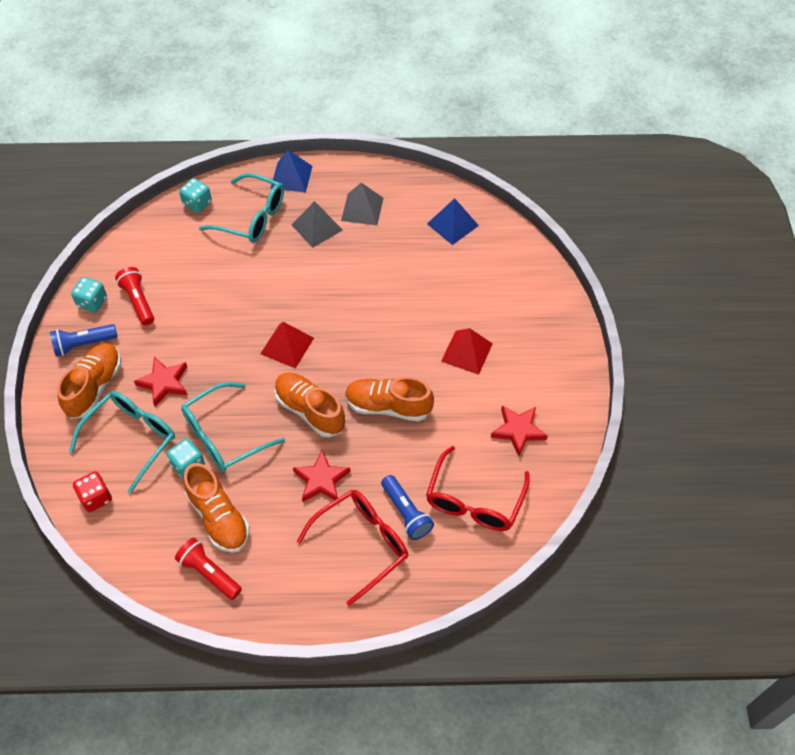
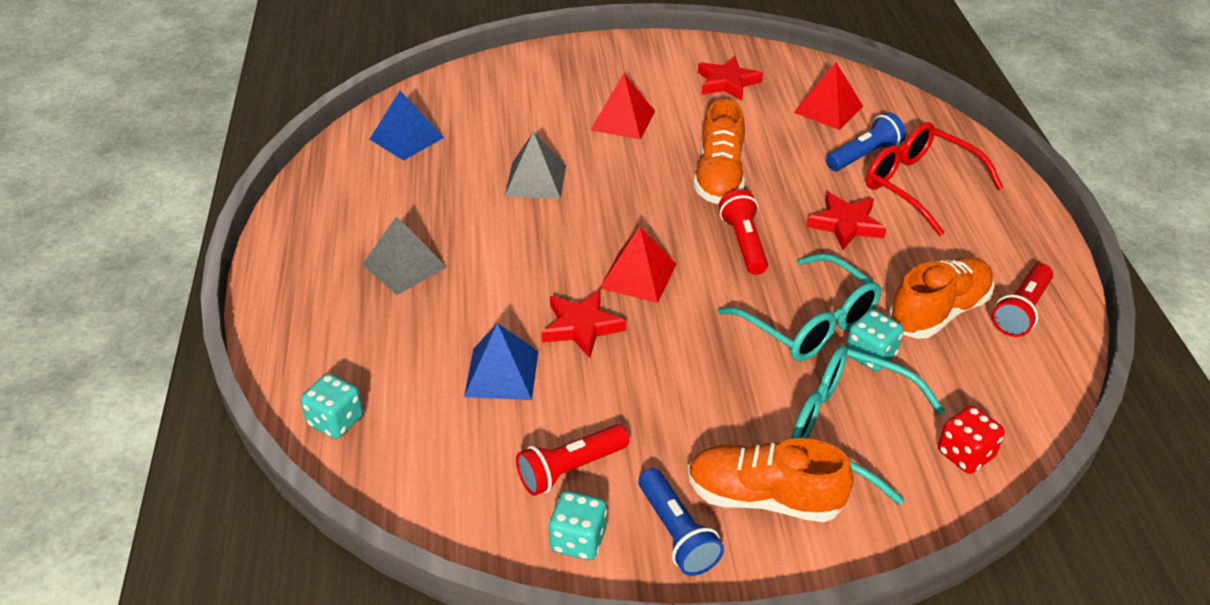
camera: 95 degrees left, 15 degrees down
red star [134,357,187,407] -> red star moved to [542,290,626,358]
turquoise glasses [199,173,284,243] -> none
blue pyramid [270,150,312,192] -> blue pyramid moved to [464,323,538,400]
orange shoe [274,373,346,437] -> red flashlight [719,190,768,275]
grey pyramid [341,183,383,225] -> grey pyramid moved to [505,132,566,199]
red glasses [426,446,530,531] -> red pyramid [793,63,863,130]

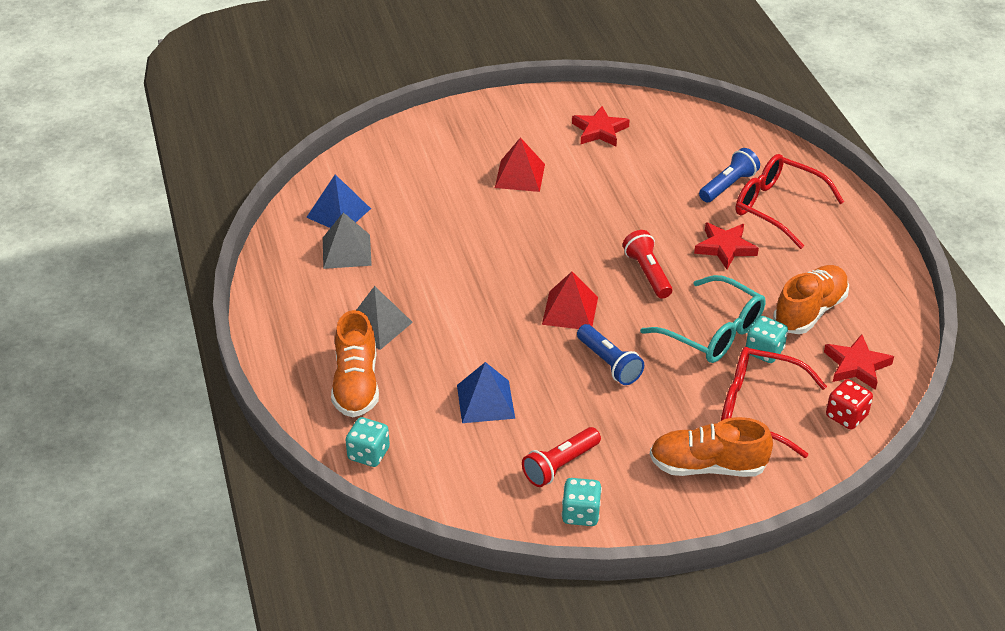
camera: 10 degrees left, 0 degrees up
grey pyramid [505,132,566,199] -> grey pyramid moved to [323,212,372,269]
red star [542,290,626,358] -> red star moved to [824,334,894,390]
blue flashlight [638,468,724,576] -> blue flashlight moved to [577,324,644,385]
orange shoe [694,99,745,204] -> orange shoe moved to [331,310,379,417]
turquoise glasses [791,346,945,505] -> red glasses [721,347,827,458]
red pyramid [793,63,863,130] -> none
red flashlight [992,264,1053,337] -> none

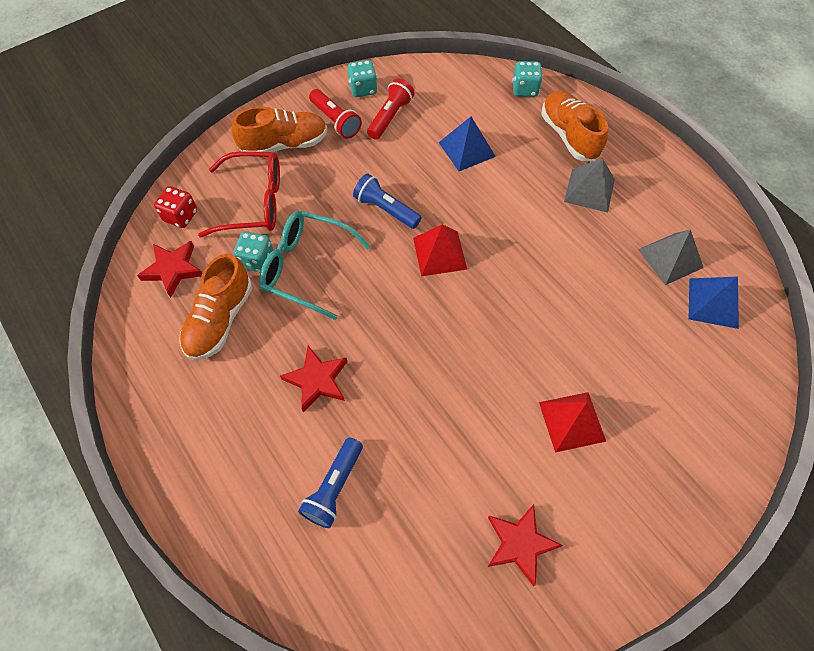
camera: 160 degrees right, 20 degrees up
red flashlight [623,230,672,299] -> red flashlight moved to [309,89,362,139]
red glasses [736,154,844,249] -> none

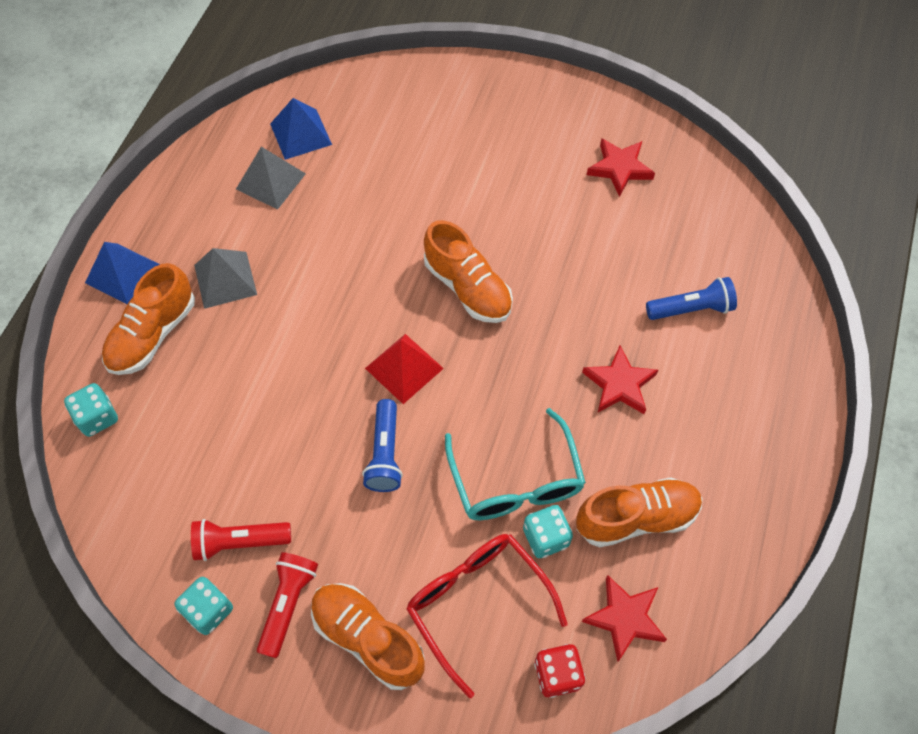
camera: 125 degrees left, 0 degrees up
blue pyramid [439,117,496,171] -> blue pyramid moved to [85,242,160,304]
red pyramid [539,392,606,452] -> none
none -> orange shoe [424,220,513,323]

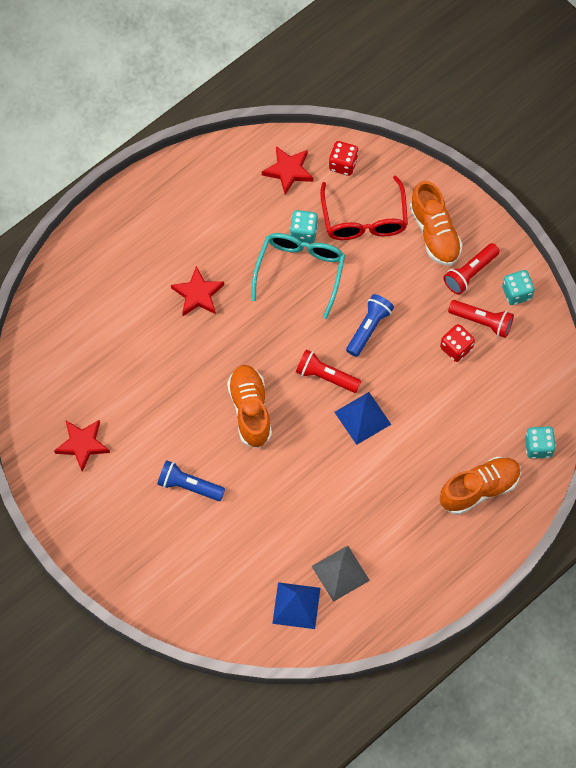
camera: 150 degrees left, 5 degrees up
blue pyramid [85,242,160,304] -> blue pyramid moved to [335,392,391,445]
grey pyramid [194,248,257,309] -> none
red pyramid [365,334,444,404] -> red flashlight [296,349,361,393]
orange shoe [576,477,703,547] -> none
blue flashlight [646,277,737,320] -> blue flashlight moved to [157,460,225,501]
none -> red dice [440,324,475,362]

______________________________

§ **YOUR INSTRUCTIONS**:
The listing above is to be set down word for word, without its images.

§ **ANSWER TO THIS PROBLEM**:
camera: 95 degrees left, 15 degrees down
red star [134,357,187,407] -> red star moved to [542,290,626,358]
turquoise glasses [199,173,284,243] -> none
blue pyramid [270,150,312,192] -> blue pyramid moved to [464,323,538,400]
orange shoe [274,373,346,437] -> red flashlight [719,190,768,275]
grey pyramid [341,183,383,225] -> grey pyramid moved to [505,132,566,199]
red glasses [426,446,530,531] -> red pyramid [793,63,863,130]

camera: 10 degrees left, 0 degrees up
grey pyramid [505,132,566,199] -> grey pyramid moved to [323,212,372,269]
red star [542,290,626,358] -> red star moved to [824,334,894,390]
blue flashlight [638,468,724,576] -> blue flashlight moved to [577,324,644,385]
orange shoe [694,99,745,204] -> orange shoe moved to [331,310,379,417]
turquoise glasses [791,346,945,505] -> red glasses [721,347,827,458]
red pyramid [793,63,863,130] -> none
red flashlight [992,264,1053,337] -> none

camera: 160 degrees right, 20 degrees up
red flashlight [623,230,672,299] -> red flashlight moved to [309,89,362,139]
red glasses [736,154,844,249] -> none

camera: 125 degrees left, 0 degrees up
blue pyramid [439,117,496,171] -> blue pyramid moved to [85,242,160,304]
red pyramid [539,392,606,452] -> none
none -> orange shoe [424,220,513,323]

camera: 150 degrees left, 5 degrees up
blue pyramid [85,242,160,304] -> blue pyramid moved to [335,392,391,445]
grey pyramid [194,248,257,309] -> none
red pyramid [365,334,444,404] -> red flashlight [296,349,361,393]
orange shoe [576,477,703,547] -> none
blue flashlight [646,277,737,320] -> blue flashlight moved to [157,460,225,501]
none -> red dice [440,324,475,362]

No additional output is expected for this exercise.